[WORK TO BE COMPLETED] Reprint the whole of the data exactly.

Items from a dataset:
Segment Open
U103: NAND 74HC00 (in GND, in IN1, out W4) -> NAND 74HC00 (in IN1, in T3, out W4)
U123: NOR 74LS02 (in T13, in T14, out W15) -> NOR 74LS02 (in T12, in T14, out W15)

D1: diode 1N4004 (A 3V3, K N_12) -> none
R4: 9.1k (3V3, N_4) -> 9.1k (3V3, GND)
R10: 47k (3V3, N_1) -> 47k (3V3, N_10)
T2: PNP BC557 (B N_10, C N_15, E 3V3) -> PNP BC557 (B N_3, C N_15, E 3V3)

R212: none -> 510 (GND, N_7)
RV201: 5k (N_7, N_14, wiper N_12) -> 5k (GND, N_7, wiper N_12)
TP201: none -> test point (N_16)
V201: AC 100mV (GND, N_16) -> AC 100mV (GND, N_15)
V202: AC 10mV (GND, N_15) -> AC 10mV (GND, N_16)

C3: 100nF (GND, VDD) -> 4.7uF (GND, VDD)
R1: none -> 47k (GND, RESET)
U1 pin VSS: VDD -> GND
Segment Closed
[EXERCISE RESULT]
U103: NAND 74HC00 (in GND, in IN1, out W4) -> NAND 74HC00 (in IN1, in T3, out W4)
U123: NOR 74LS02 (in T13, in T14, out W15) -> NOR 74LS02 (in T12, in T14, out W15)

D1: diode 1N4004 (A 3V3, K N_12) -> none
R4: 9.1k (3V3, N_4) -> 9.1k (3V3, GND)
R10: 47k (3V3, N_1) -> 47k (3V3, N_10)
T2: PNP BC557 (B N_10, C N_15, E 3V3) -> PNP BC557 (B N_3, C N_15, E 3V3)

R212: none -> 510 (GND, N_7)
RV201: 5k (N_7, N_14, wiper N_12) -> 5k (GND, N_7, wiper N_12)
TP201: none -> test point (N_16)
V201: AC 100mV (GND, N_16) -> AC 100mV (GND, N_15)
V202: AC 10mV (GND, N_15) -> AC 10mV (GND, N_16)

C3: 100nF (GND, VDD) -> 4.7uF (GND, VDD)
R1: none -> 47k (GND, RESET)
U1 pin VSS: VDD -> GND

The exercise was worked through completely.